◆ Activity ◆
If a picture appears in the records, skip it; copy everything else exactly.
---
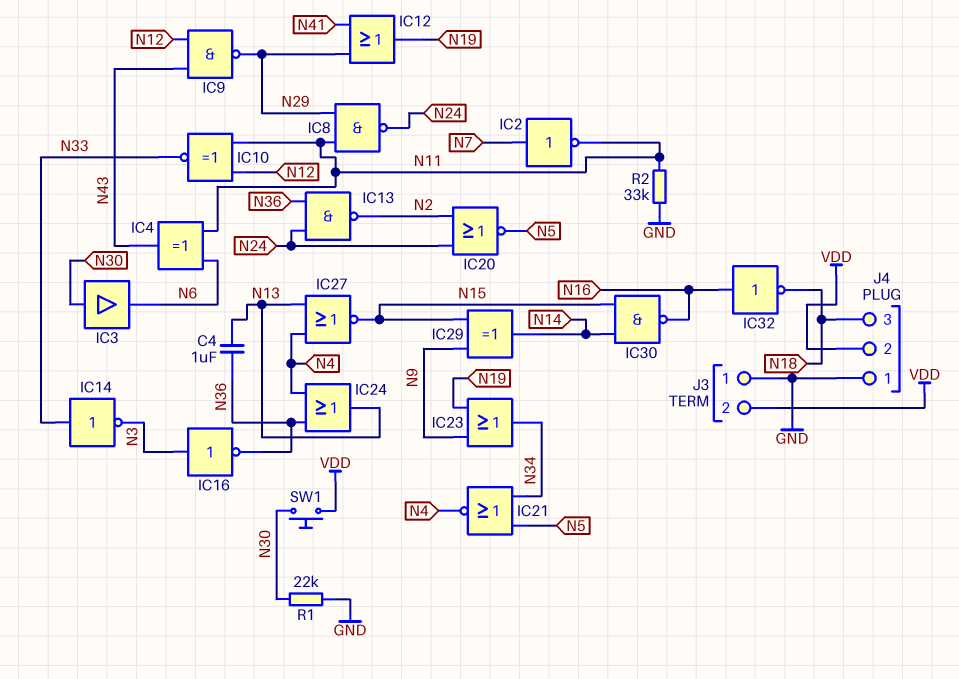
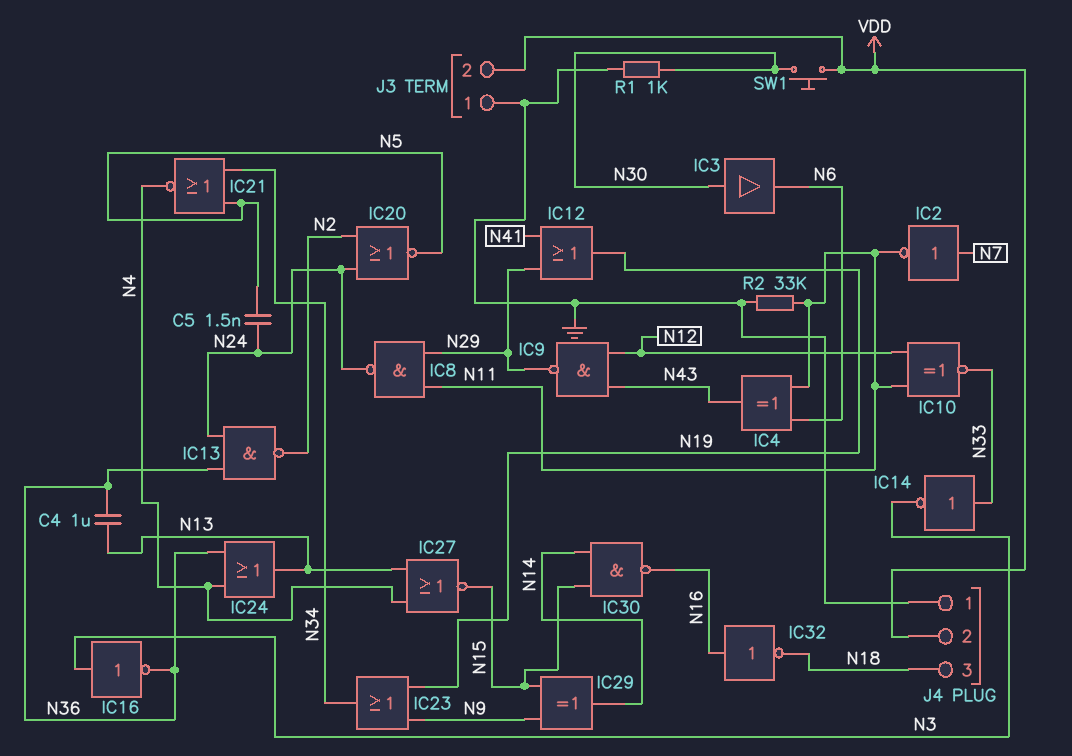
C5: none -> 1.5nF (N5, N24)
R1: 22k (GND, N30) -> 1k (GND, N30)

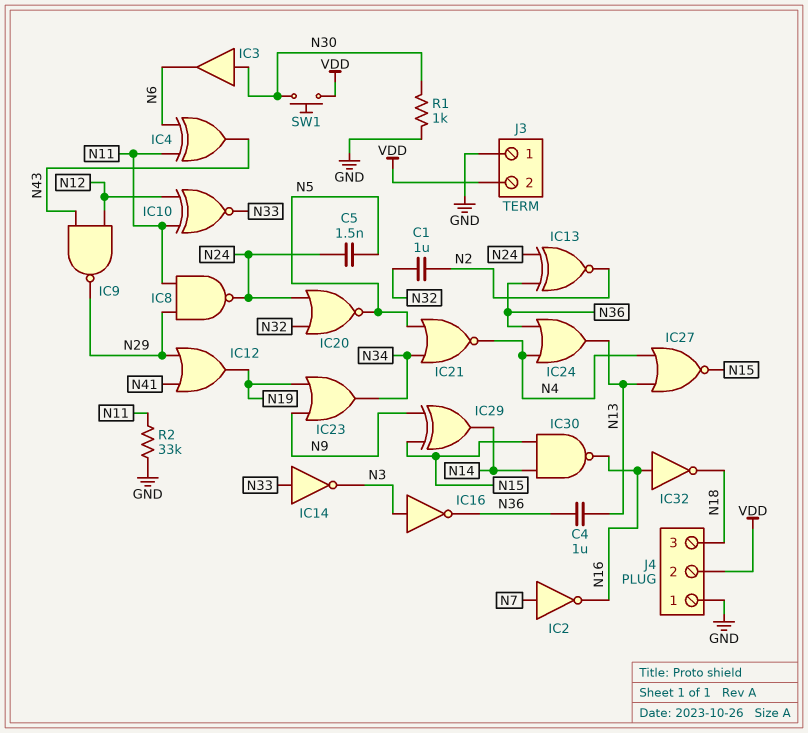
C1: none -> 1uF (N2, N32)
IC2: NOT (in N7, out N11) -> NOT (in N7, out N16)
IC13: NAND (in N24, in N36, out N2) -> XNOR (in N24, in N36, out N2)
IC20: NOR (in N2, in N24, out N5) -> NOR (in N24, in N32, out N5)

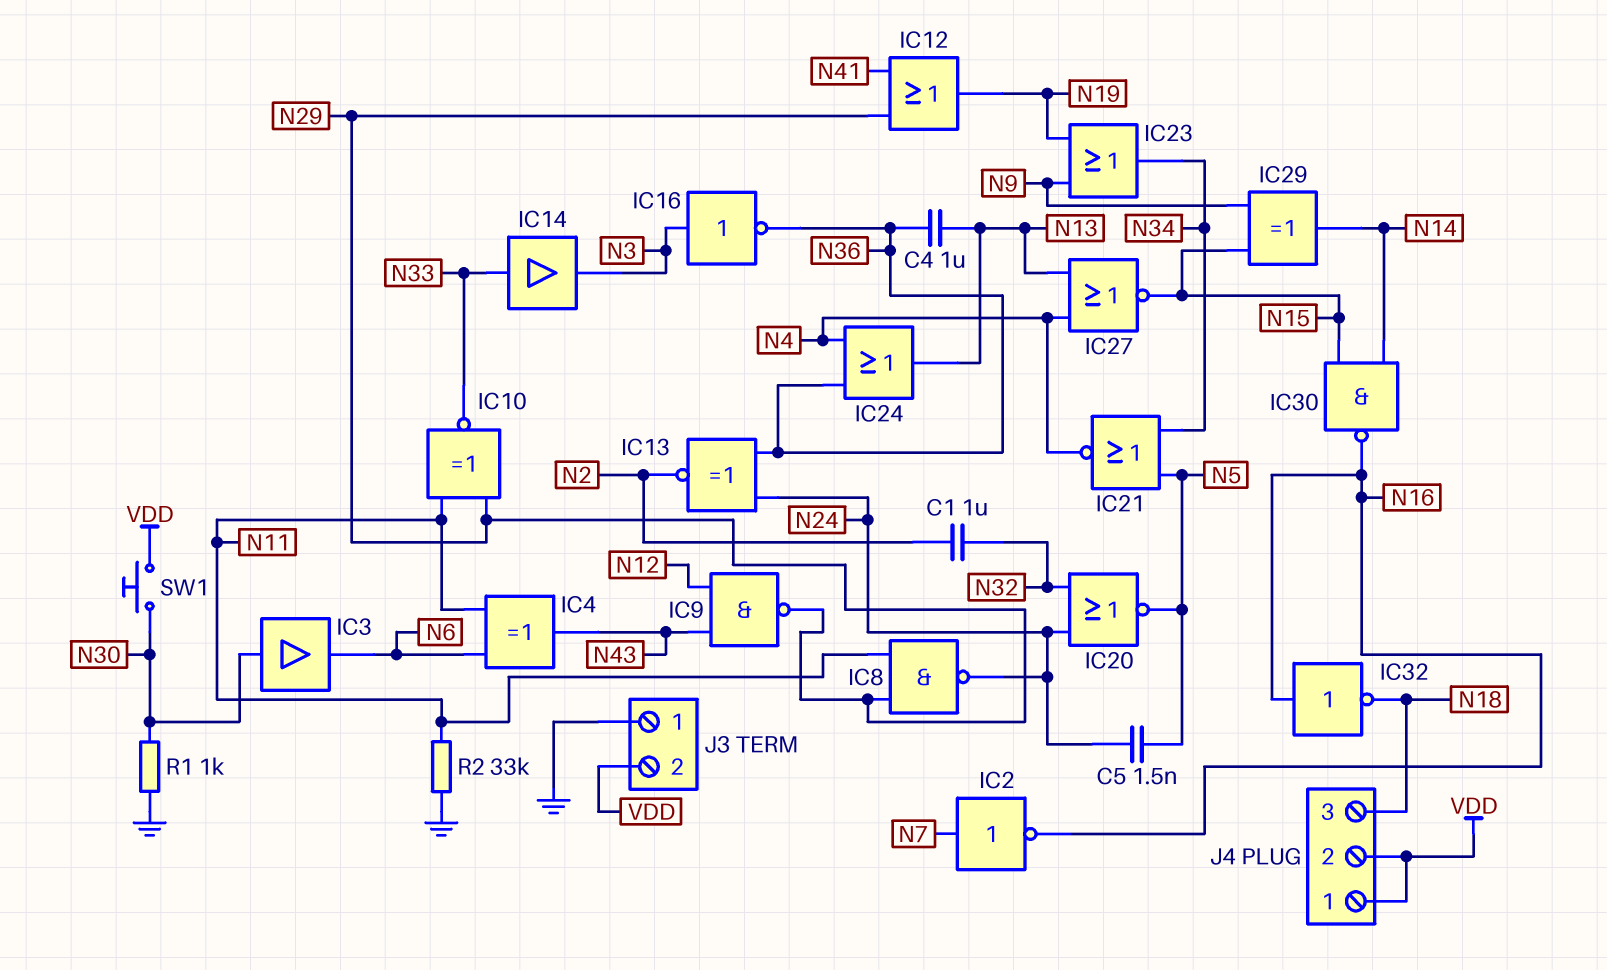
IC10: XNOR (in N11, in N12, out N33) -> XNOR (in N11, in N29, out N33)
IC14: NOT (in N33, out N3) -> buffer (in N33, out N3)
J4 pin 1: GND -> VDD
---
◆ Task response ◆
C5: none -> 1.5nF (N5, N24)
R1: 22k (GND, N30) -> 1k (GND, N30)

C1: none -> 1uF (N2, N32)
IC2: NOT (in N7, out N11) -> NOT (in N7, out N16)
IC13: NAND (in N24, in N36, out N2) -> XNOR (in N24, in N36, out N2)
IC20: NOR (in N2, in N24, out N5) -> NOR (in N24, in N32, out N5)

IC10: XNOR (in N11, in N12, out N33) -> XNOR (in N11, in N29, out N33)
IC14: NOT (in N33, out N3) -> buffer (in N33, out N3)
J4 pin 1: GND -> VDD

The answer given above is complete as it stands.